■ WHAT THE EXERCISE ASKS
Please transcribe the data below in full, word for word, without the images.
+++ STUDY MATERIAL
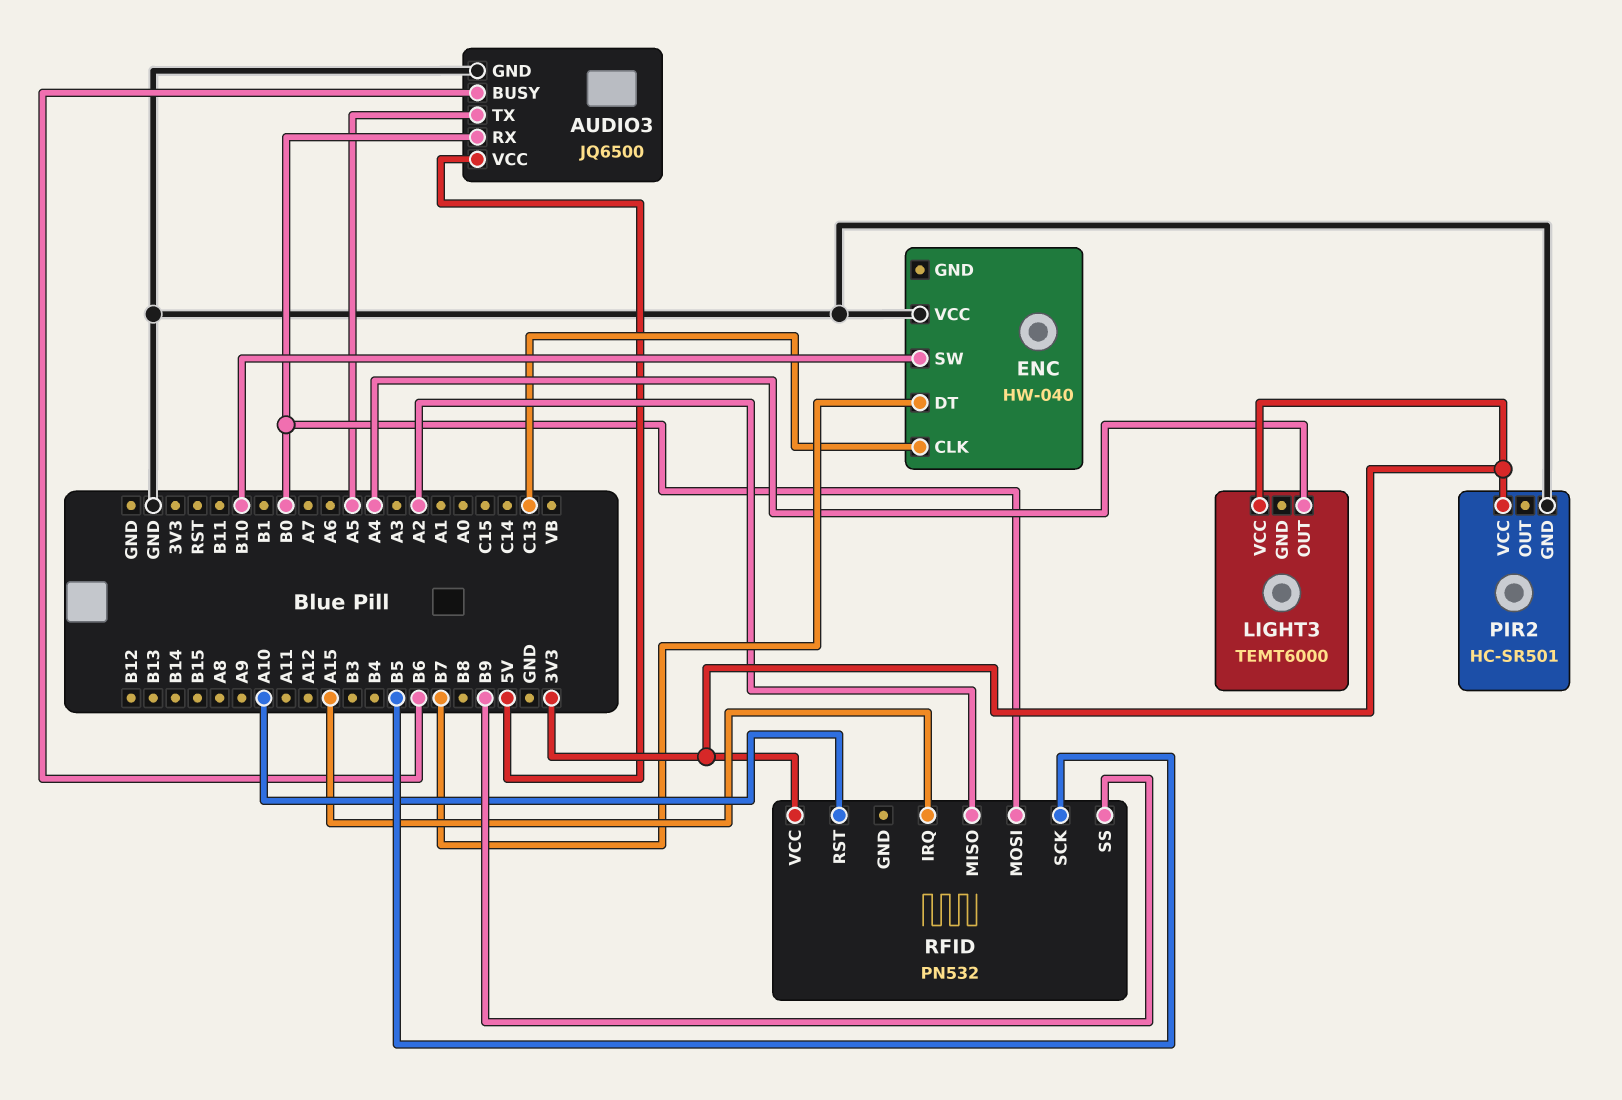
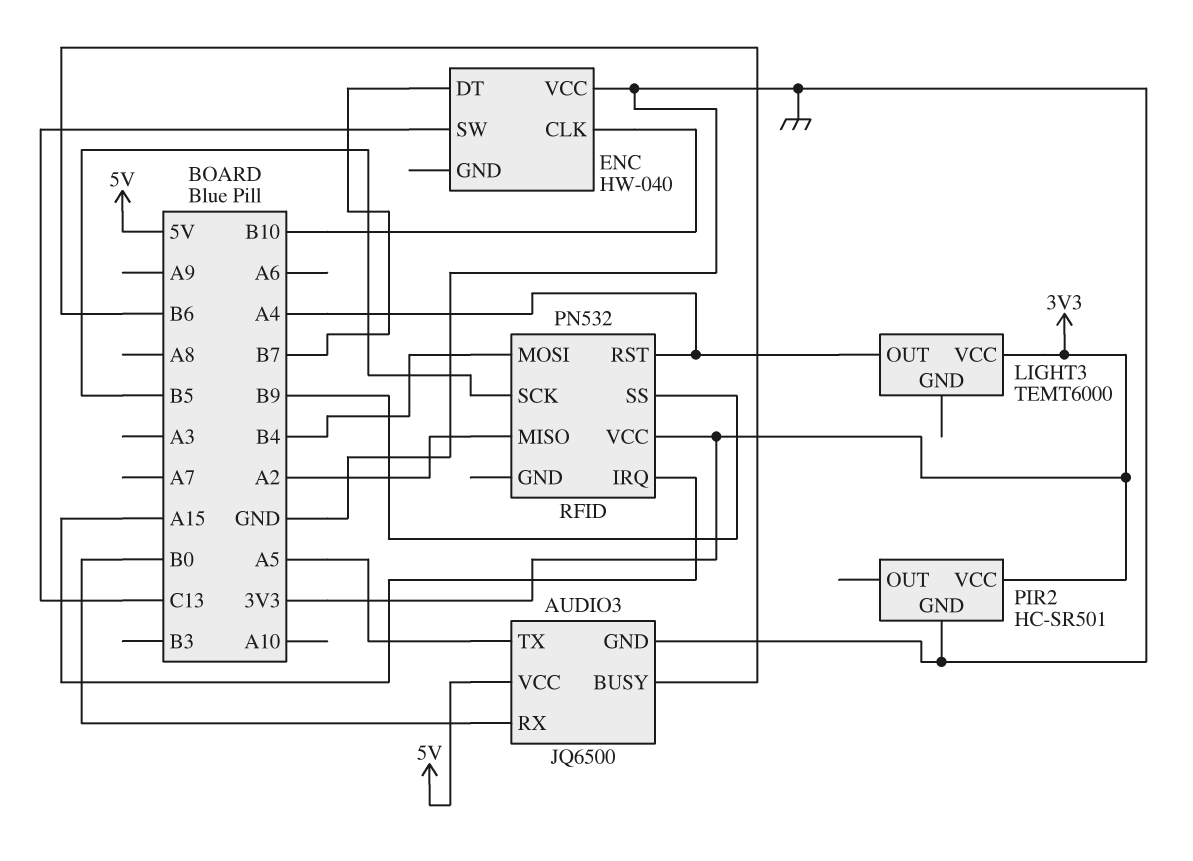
ENC pin CLK: C13 -> B10
ENC pin SW: B10 -> C13
RFID pin MOSI: B0 -> B4
RFID pin RST: A10 -> A4

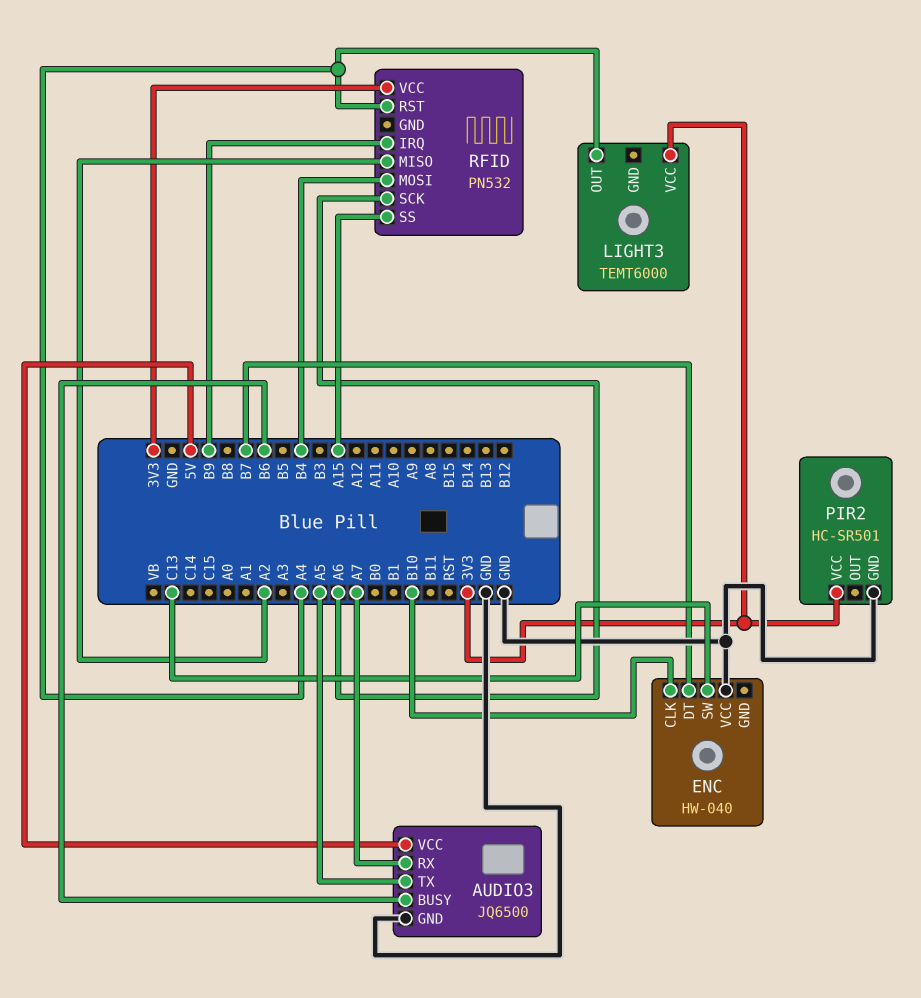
AUDIO3 pin RX: B0 -> A7
RFID pin IRQ: A15 -> B9
RFID pin SCK: B5 -> A6
RFID pin SS: B9 -> A15

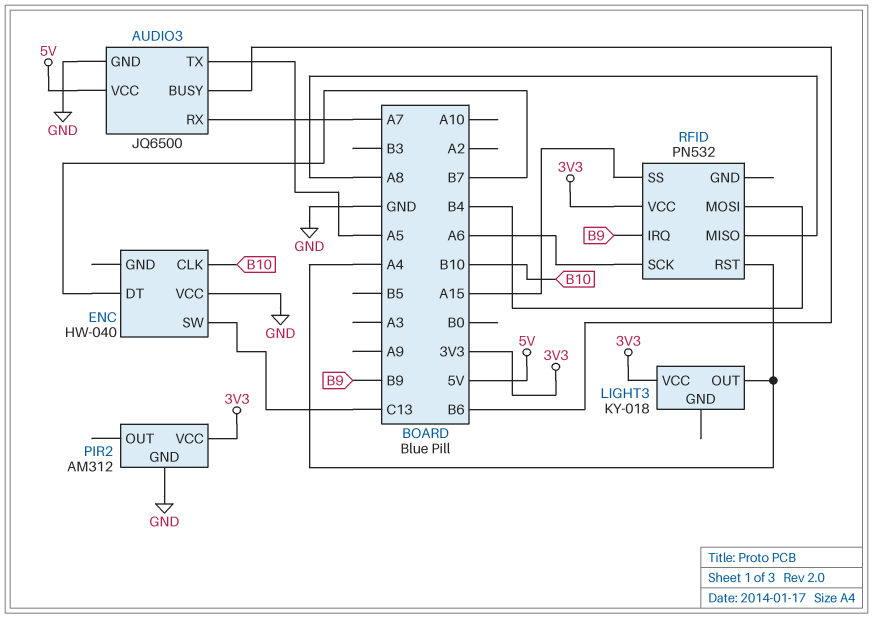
LIGHT3: TEMT6000 -> KY-018
PIR2: HC-SR501 -> AM312
RFID pin MISO: A2 -> A8

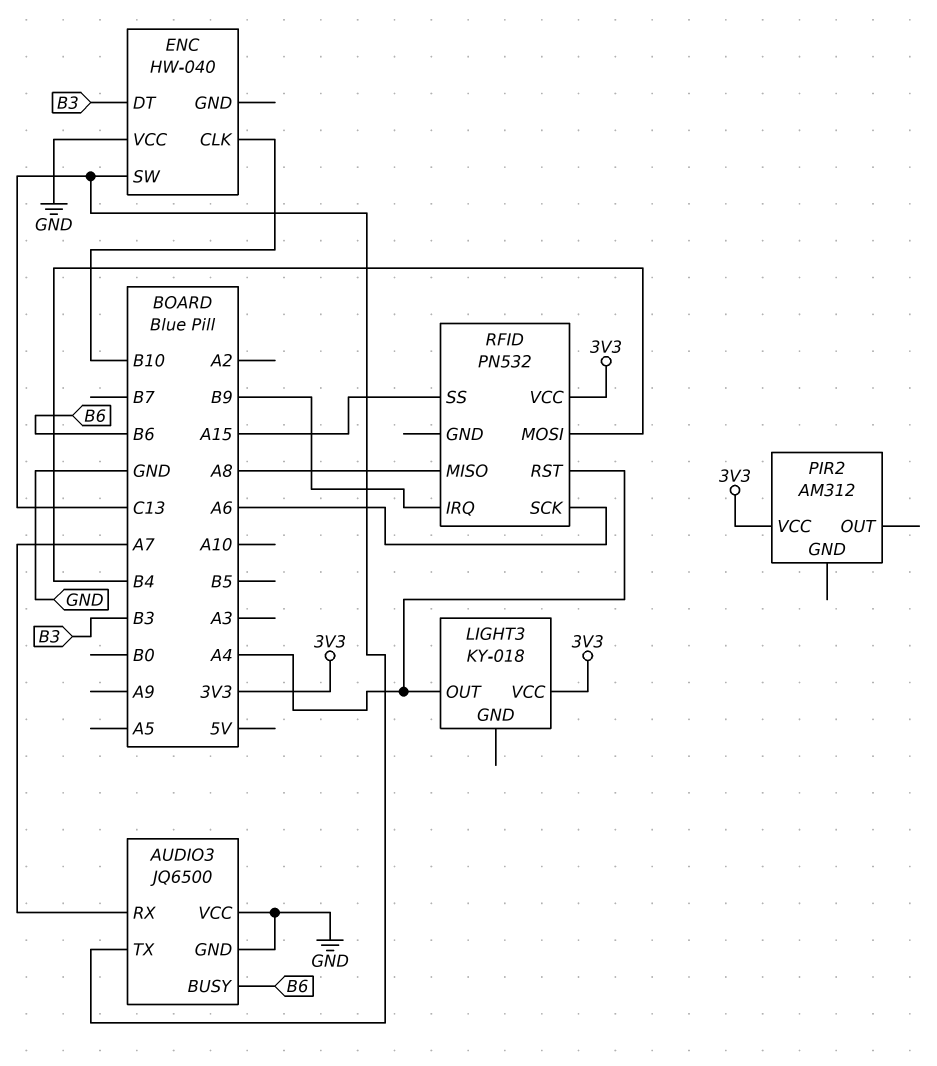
AUDIO3 pin TX: A5 -> C13
AUDIO3 pin VCC: 5V -> GND
ENC pin DT: B7 -> B3
PIR2 pin GND: GND -> none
++++++
■ ANSWER TO THIS EXERCISE
ENC pin CLK: C13 -> B10
ENC pin SW: B10 -> C13
RFID pin MOSI: B0 -> B4
RFID pin RST: A10 -> A4

AUDIO3 pin RX: B0 -> A7
RFID pin IRQ: A15 -> B9
RFID pin SCK: B5 -> A6
RFID pin SS: B9 -> A15

LIGHT3: TEMT6000 -> KY-018
PIR2: HC-SR501 -> AM312
RFID pin MISO: A2 -> A8

AUDIO3 pin TX: A5 -> C13
AUDIO3 pin VCC: 5V -> GND
ENC pin DT: B7 -> B3
PIR2 pin GND: GND -> none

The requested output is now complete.